ENTRIES SUPPLIED section start

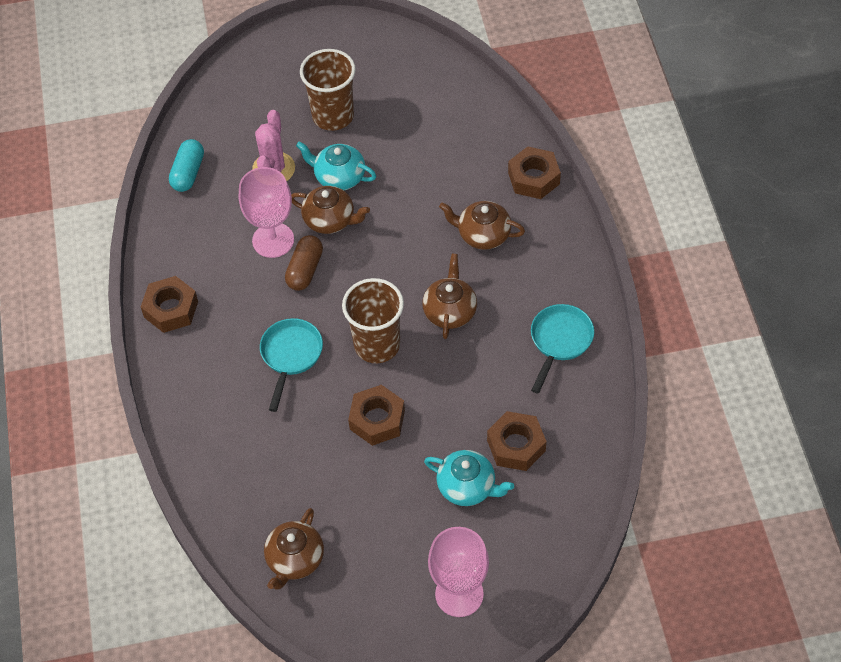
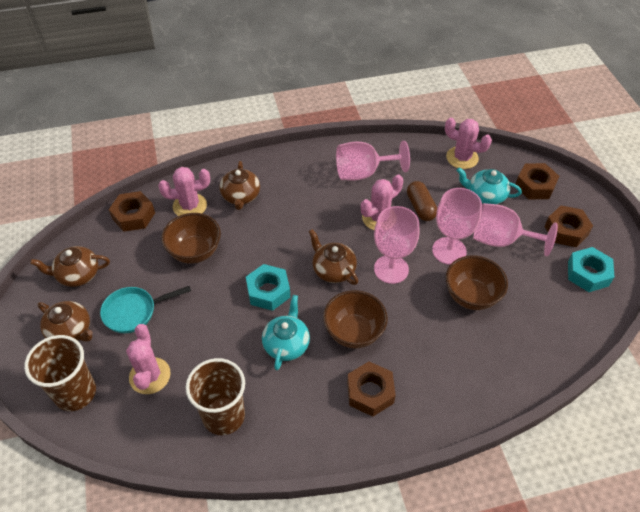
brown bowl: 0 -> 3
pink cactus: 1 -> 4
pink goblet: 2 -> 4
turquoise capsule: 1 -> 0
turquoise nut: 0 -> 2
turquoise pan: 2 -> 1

ENTRIES SUPPLIED section end

Once the pictures are set aside, copy the remaining text of every entry exactly.

brown bowl: 0 -> 3
pink cactus: 1 -> 4
pink goblet: 2 -> 4
turquoise capsule: 1 -> 0
turquoise nut: 0 -> 2
turquoise pan: 2 -> 1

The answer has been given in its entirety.